■ Data:
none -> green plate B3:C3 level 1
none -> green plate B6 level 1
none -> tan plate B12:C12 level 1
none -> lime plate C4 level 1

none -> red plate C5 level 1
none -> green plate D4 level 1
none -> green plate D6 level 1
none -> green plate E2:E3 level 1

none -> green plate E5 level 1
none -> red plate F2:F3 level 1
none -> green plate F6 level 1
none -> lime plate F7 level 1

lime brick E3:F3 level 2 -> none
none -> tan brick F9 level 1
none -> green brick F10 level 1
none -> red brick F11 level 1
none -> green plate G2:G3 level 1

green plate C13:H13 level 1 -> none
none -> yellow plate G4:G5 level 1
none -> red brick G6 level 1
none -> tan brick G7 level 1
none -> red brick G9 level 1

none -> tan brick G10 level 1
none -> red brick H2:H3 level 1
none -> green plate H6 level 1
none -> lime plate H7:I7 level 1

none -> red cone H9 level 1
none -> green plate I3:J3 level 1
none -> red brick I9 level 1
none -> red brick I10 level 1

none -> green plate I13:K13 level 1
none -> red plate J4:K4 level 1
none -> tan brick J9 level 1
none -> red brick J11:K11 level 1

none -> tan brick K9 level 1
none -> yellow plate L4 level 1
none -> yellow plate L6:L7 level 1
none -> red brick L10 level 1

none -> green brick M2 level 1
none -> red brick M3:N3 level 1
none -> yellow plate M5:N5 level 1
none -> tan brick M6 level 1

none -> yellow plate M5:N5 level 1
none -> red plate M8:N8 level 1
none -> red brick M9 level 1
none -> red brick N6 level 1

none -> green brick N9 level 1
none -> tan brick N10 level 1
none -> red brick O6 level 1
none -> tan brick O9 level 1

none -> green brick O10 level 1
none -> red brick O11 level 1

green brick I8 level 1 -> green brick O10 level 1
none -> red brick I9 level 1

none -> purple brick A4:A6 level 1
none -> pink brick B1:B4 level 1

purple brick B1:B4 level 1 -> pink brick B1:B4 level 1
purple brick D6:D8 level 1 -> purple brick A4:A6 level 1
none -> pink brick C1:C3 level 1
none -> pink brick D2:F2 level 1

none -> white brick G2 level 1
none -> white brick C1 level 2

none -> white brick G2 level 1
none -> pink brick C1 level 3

■ Your goal: An exact written copy of every entry is the required answer.

■ Response below:
none -> green plate B3:C3 level 1
none -> green plate B6 level 1
none -> tan plate B12:C12 level 1
none -> lime plate C4 level 1

none -> red plate C5 level 1
none -> green plate D4 level 1
none -> green plate D6 level 1
none -> green plate E2:E3 level 1

none -> green plate E5 level 1
none -> red plate F2:F3 level 1
none -> green plate F6 level 1
none -> lime plate F7 level 1

lime brick E3:F3 level 2 -> none
none -> tan brick F9 level 1
none -> green brick F10 level 1
none -> red brick F11 level 1
none -> green plate G2:G3 level 1

green plate C13:H13 level 1 -> none
none -> yellow plate G4:G5 level 1
none -> red brick G6 level 1
none -> tan brick G7 level 1
none -> red brick G9 level 1

none -> tan brick G10 level 1
none -> red brick H2:H3 level 1
none -> green plate H6 level 1
none -> lime plate H7:I7 level 1

none -> red cone H9 level 1
none -> green plate I3:J3 level 1
none -> red brick I9 level 1
none -> red brick I10 level 1

none -> green plate I13:K13 level 1
none -> red plate J4:K4 level 1
none -> tan brick J9 level 1
none -> red brick J11:K11 level 1

none -> tan brick K9 level 1
none -> yellow plate L4 level 1
none -> yellow plate L6:L7 level 1
none -> red brick L10 level 1

none -> green brick M2 level 1
none -> red brick M3:N3 level 1
none -> yellow plate M5:N5 level 1
none -> tan brick M6 level 1

none -> yellow plate M5:N5 level 1
none -> red plate M8:N8 level 1
none -> red brick M9 level 1
none -> red brick N6 level 1

none -> green brick N9 level 1
none -> tan brick N10 level 1
none -> red brick O6 level 1
none -> tan brick O9 level 1

none -> green brick O10 level 1
none -> red brick O11 level 1

green brick I8 level 1 -> green brick O10 level 1
none -> red brick I9 level 1

none -> purple brick A4:A6 level 1
none -> pink brick B1:B4 level 1

purple brick B1:B4 level 1 -> pink brick B1:B4 level 1
purple brick D6:D8 level 1 -> purple brick A4:A6 level 1
none -> pink brick C1:C3 level 1
none -> pink brick D2:F2 level 1

none -> white brick G2 level 1
none -> white brick C1 level 2

none -> white brick G2 level 1
none -> pink brick C1 level 3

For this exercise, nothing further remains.